_Problem statement_: Check the data underneath for lines holding the word "black", and state only how many you find.

(Shape state transition data)
● ● ●
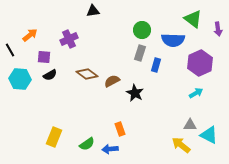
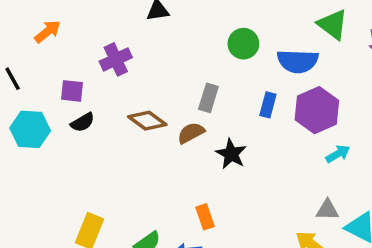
orange arrow: (30, 35) -> (48, 31), moved
gray rectangle: (140, 53) -> (208, 98), moved
purple hexagon: (200, 63) -> (317, 110), moved

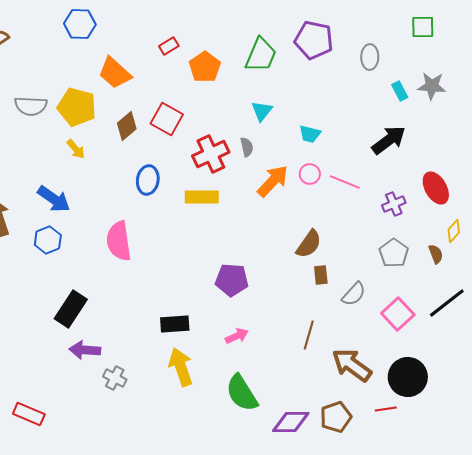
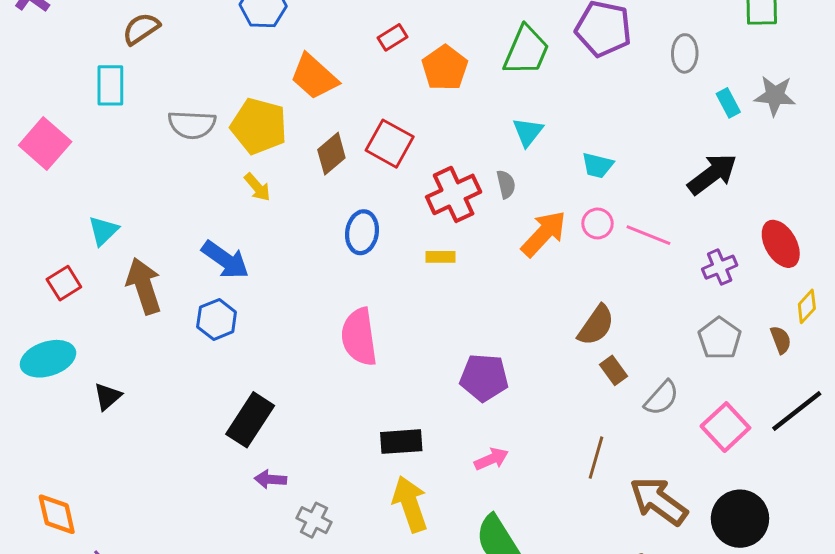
yellow rectangle: (202, 197) -> (440, 257), size x0.6
pink semicircle: (119, 241) -> (359, 337), moved
brown rectangle: (321, 275) -> (614, 370), turned -30
purple arrow: (85, 350) -> (270, 479), size x0.7

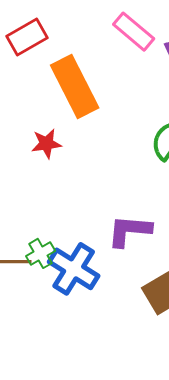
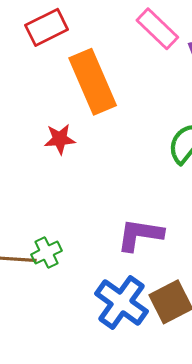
blue cross: (74, 269) -> (121, 302), moved

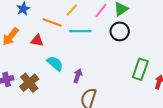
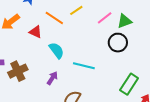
cyan line: (80, 31) -> (84, 66), moved
cyan semicircle: (55, 63) -> (56, 50), moved
purple arrow: (78, 76) -> (52, 78), moved

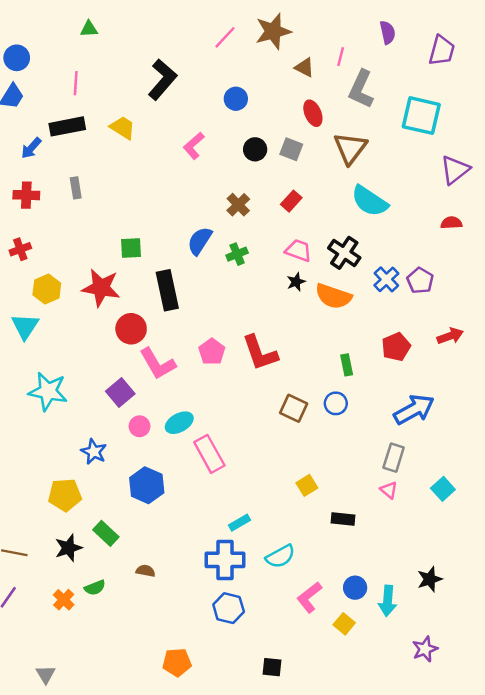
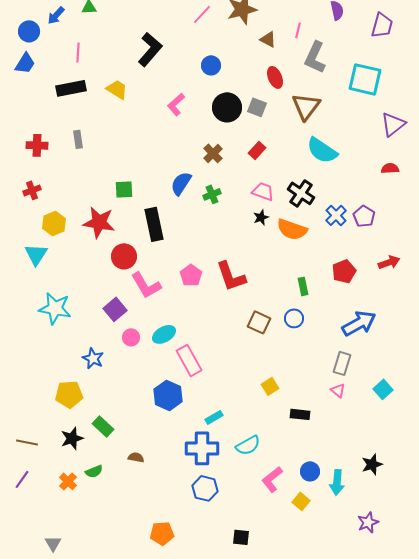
blue arrow: (31, 148) -> (56, 15), moved
black circle: (255, 149) -> (227, 107), size x1.5
blue hexagon: (147, 485) -> (168, 395), moved

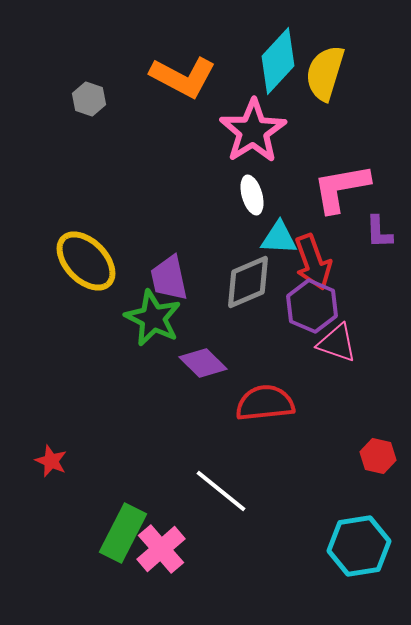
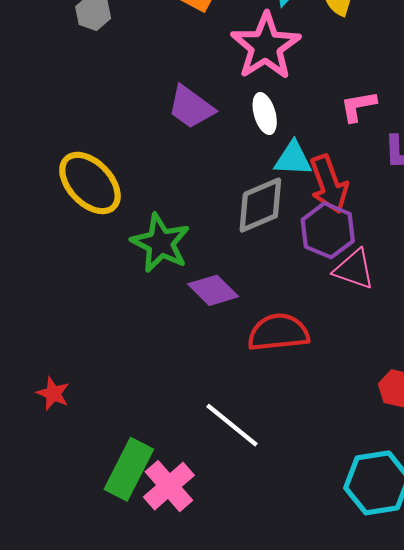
pink L-shape: (341, 188) -> (358, 106), size x0.6
purple trapezoid: (169, 278) -> (191, 107), moved, turned -42

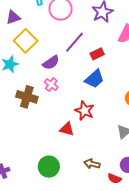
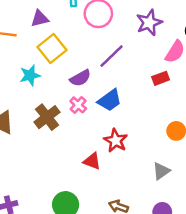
red rectangle: (97, 54) -> (161, 78), moved
blue trapezoid: (94, 79) -> (110, 100), moved
brown cross: (27, 97) -> (47, 117), turned 30

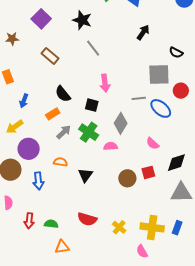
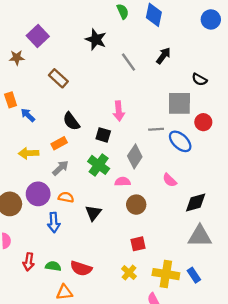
purple square: (41, 19) -> (38, 36), moved
gray line: (93, 48) -> (128, 62), moved
blue arrow: (24, 101) -> (28, 115), moved, turned 112
yellow arrow: (15, 127) -> (29, 153), moved, turned 30
gray arrow: (64, 132) -> (60, 168), moved
purple circle: (29, 149) -> (38, 194), moved
red square: (148, 172) -> (138, 244), moved
brown circle: (127, 178) -> (136, 205), moved
blue arrow: (38, 181) -> (54, 223), moved
red semicircle: (87, 219) -> (81, 268), moved
blue rectangle: (177, 228) -> (194, 275), turned -56

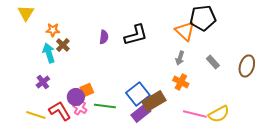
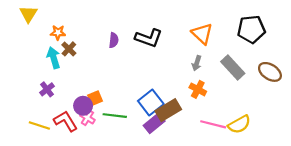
black pentagon: (203, 18) -> (251, 29), moved
black L-shape: (136, 35) -> (149, 38), turned 35
gray rectangle: (213, 62) -> (233, 68), size x1.6
brown ellipse: (247, 66) -> (270, 72), turned -75

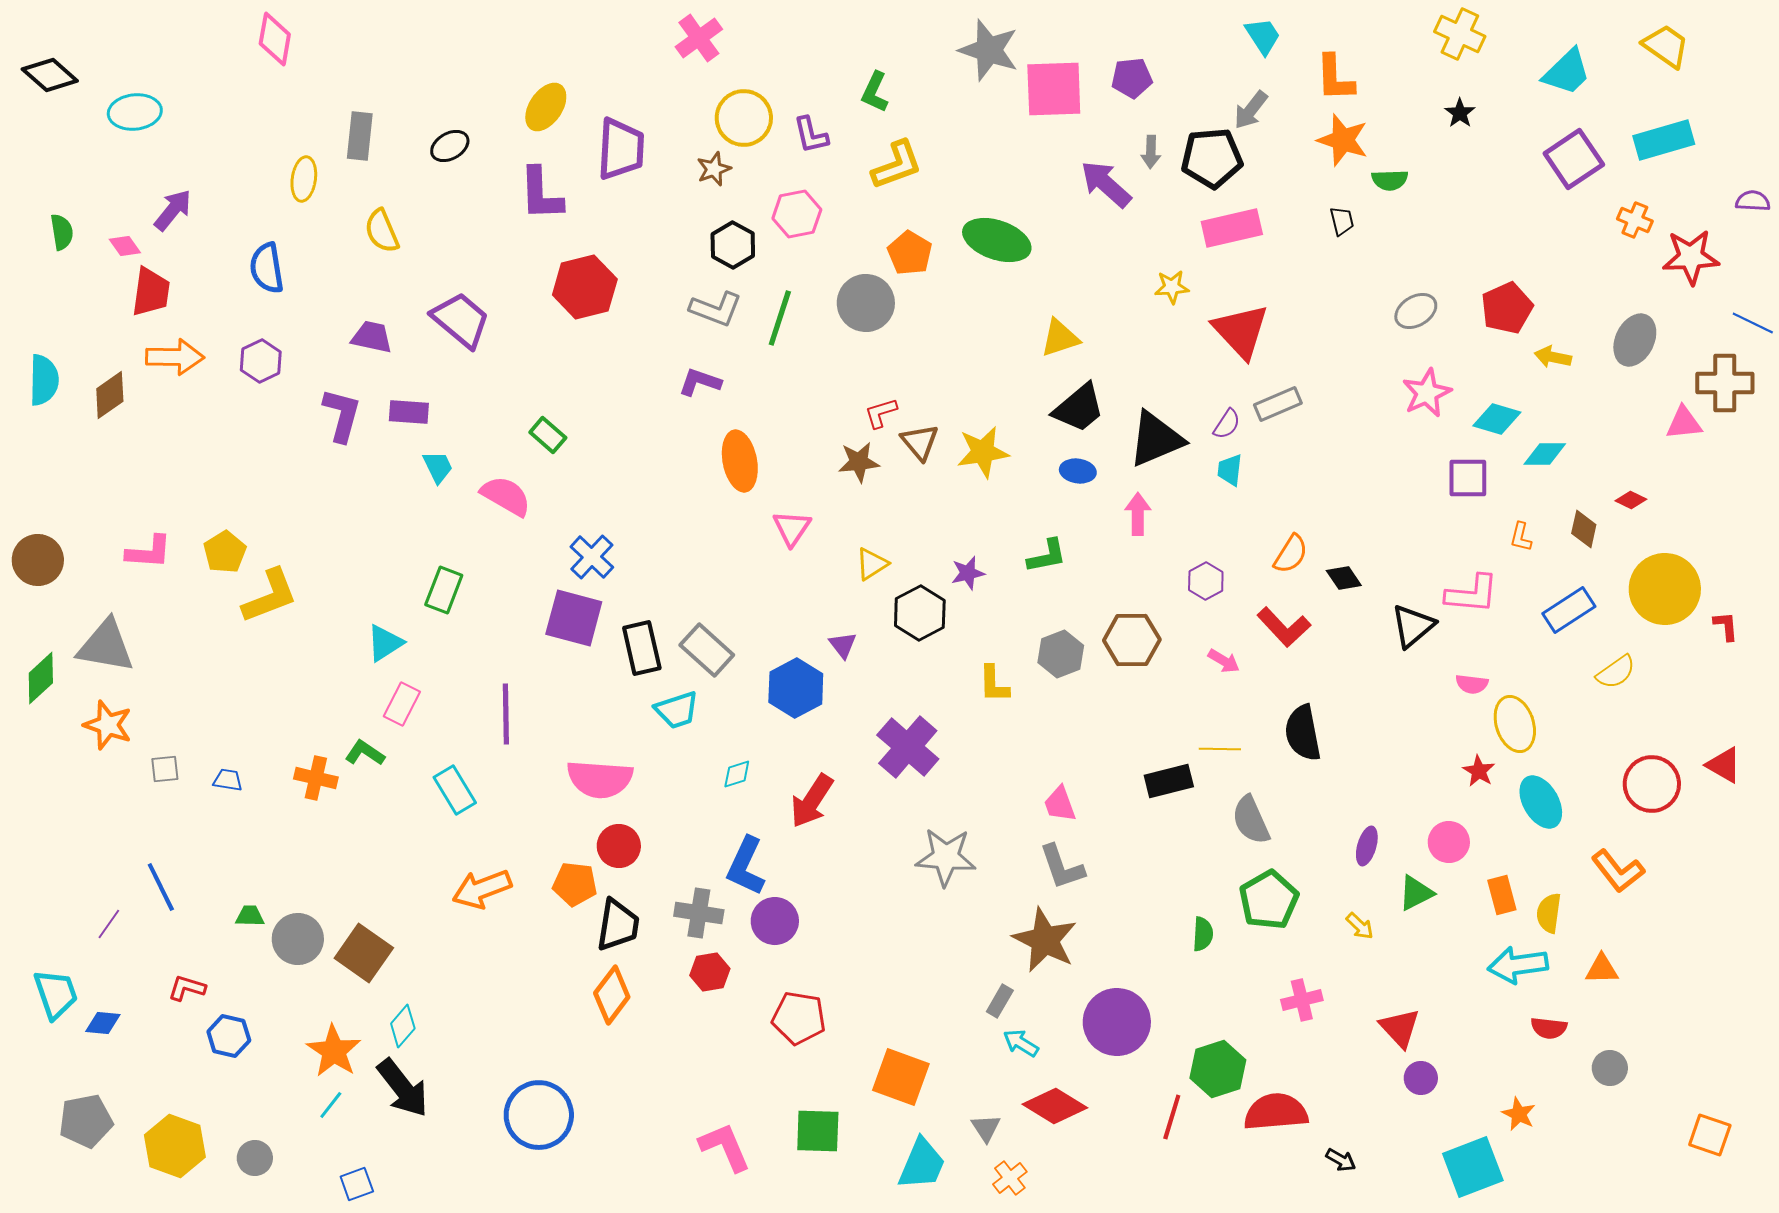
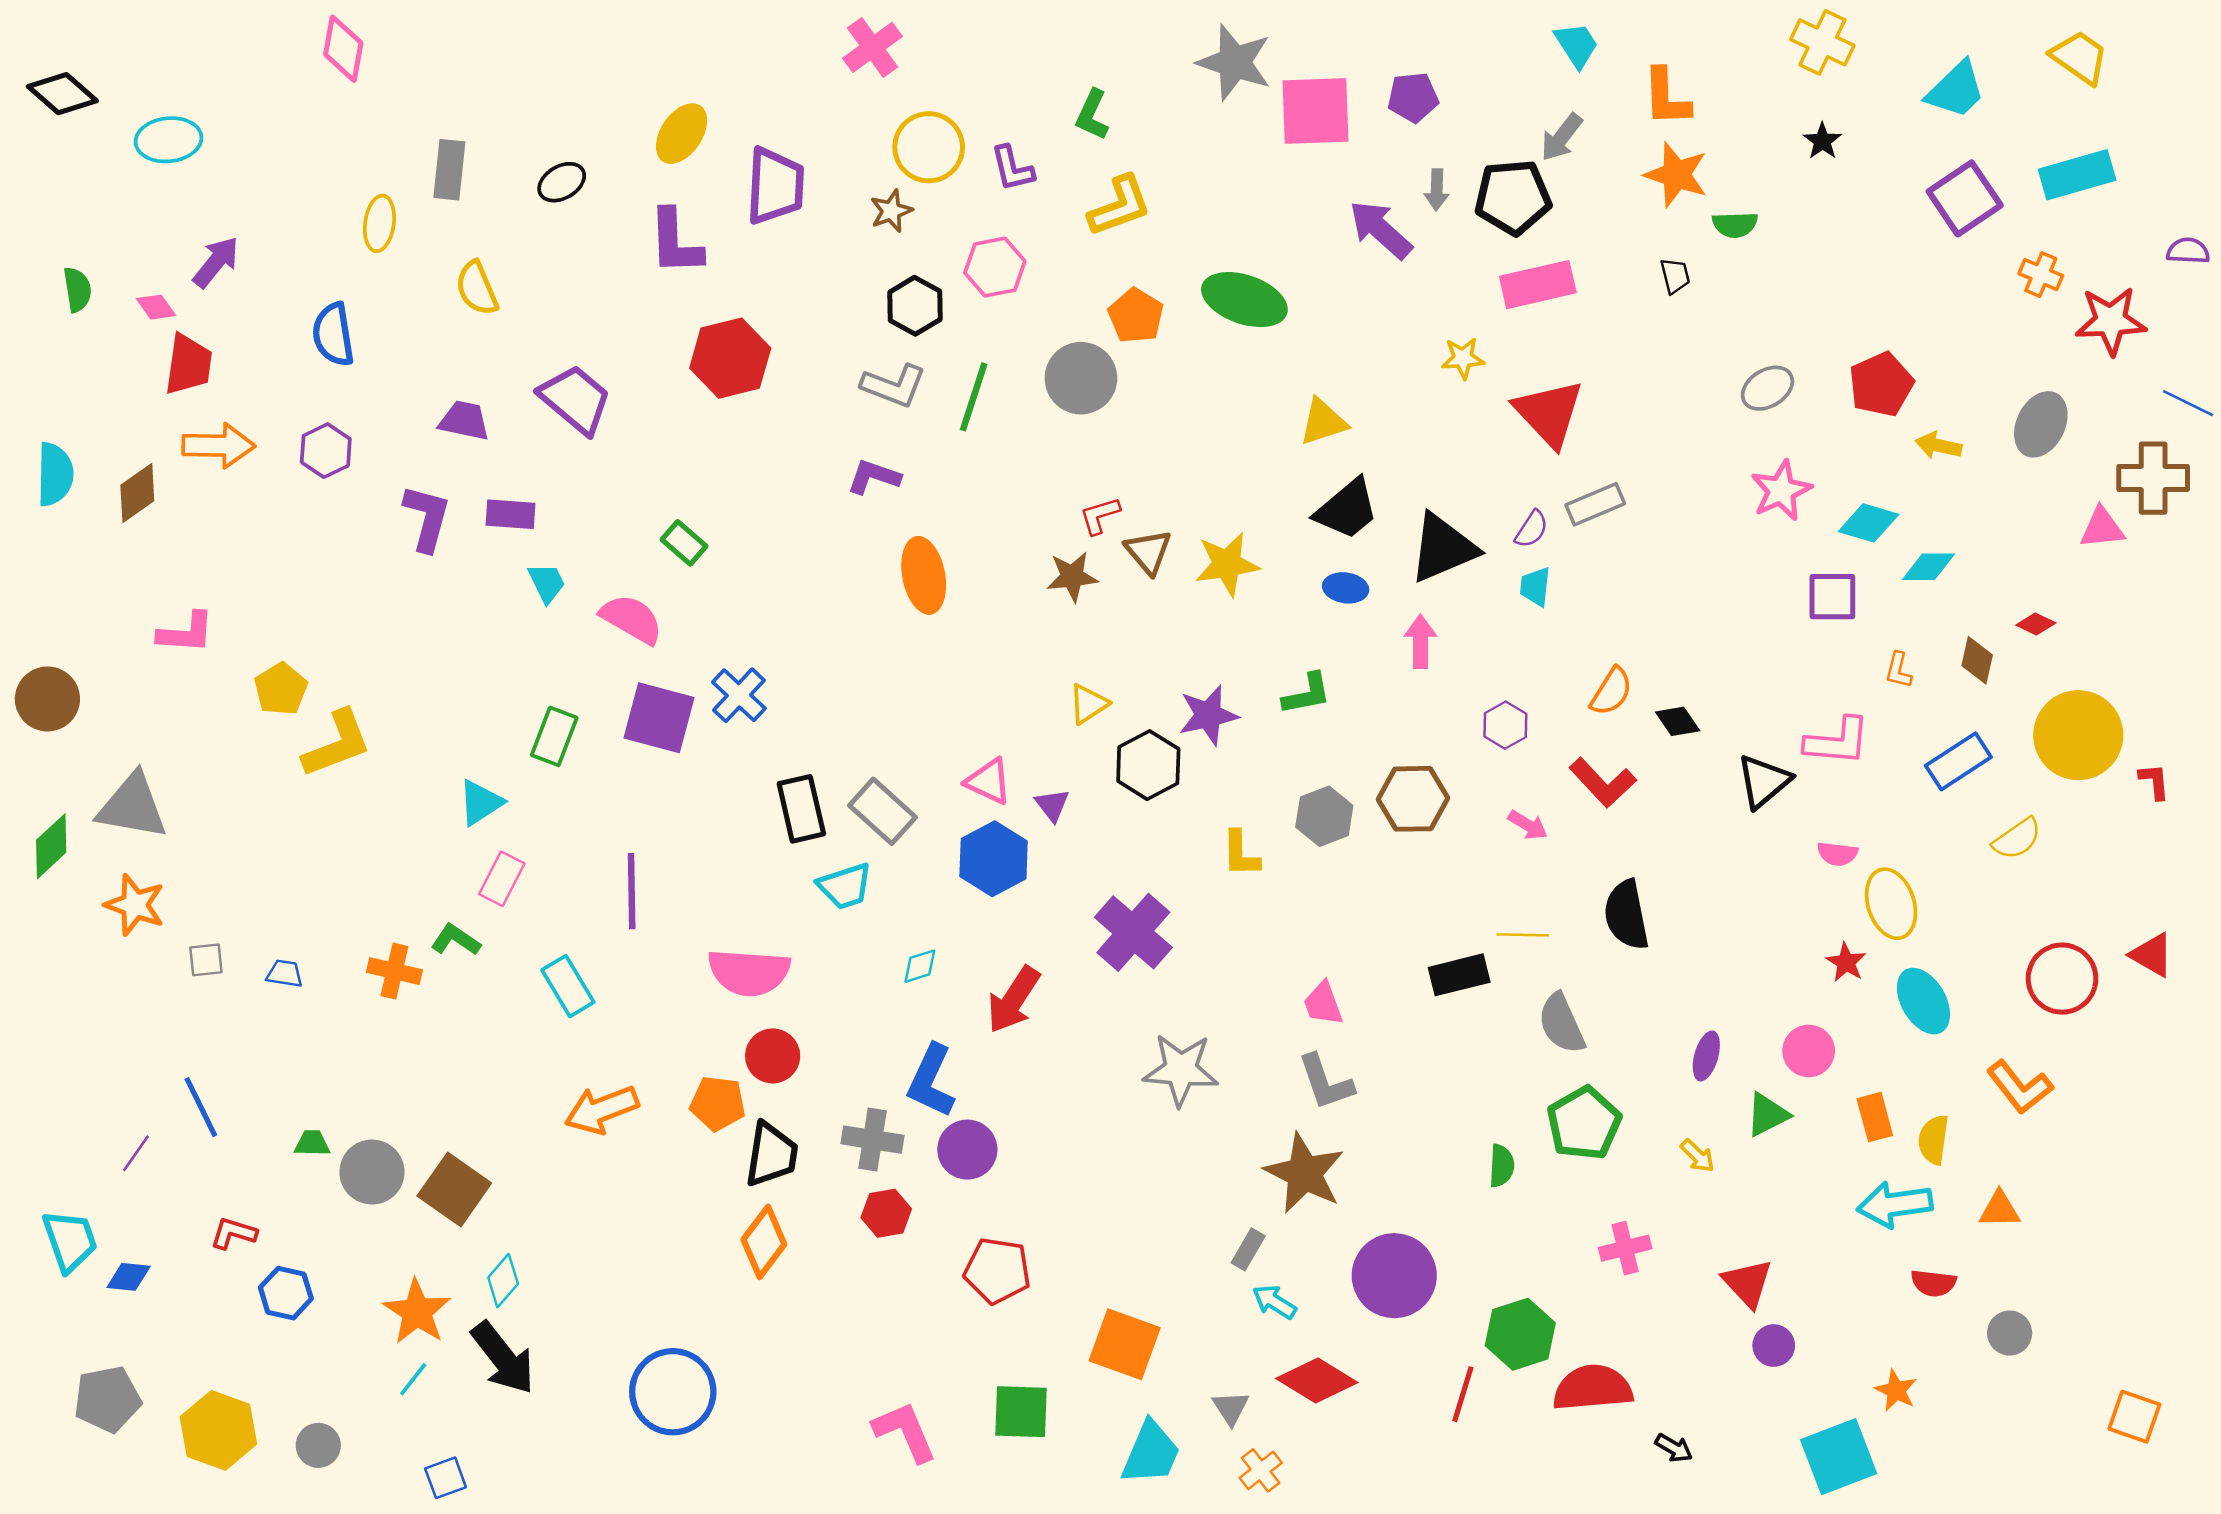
pink triangle: (792, 528) -> (989, 781), moved, turned -39
pink L-shape: (149, 552) -> (186, 633), moved
purple star: (968, 573) -> (1208, 715), size x1.4
purple square: (574, 618) -> (659, 718), moved

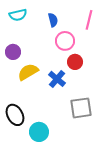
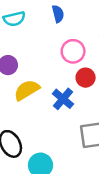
blue semicircle: (53, 20) -> (58, 14), moved

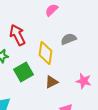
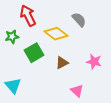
gray semicircle: (69, 39) -> (79, 20), turned 70
yellow diamond: (46, 53) -> (56, 34), turned -60

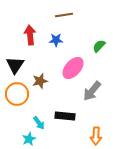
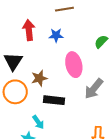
pink ellipse: (73, 68) -> (74, 65), turned -55
black rectangle: (65, 116) -> (54, 100), moved

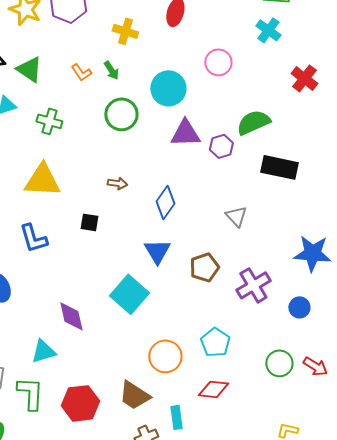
● ● ●
_Written solution_: 4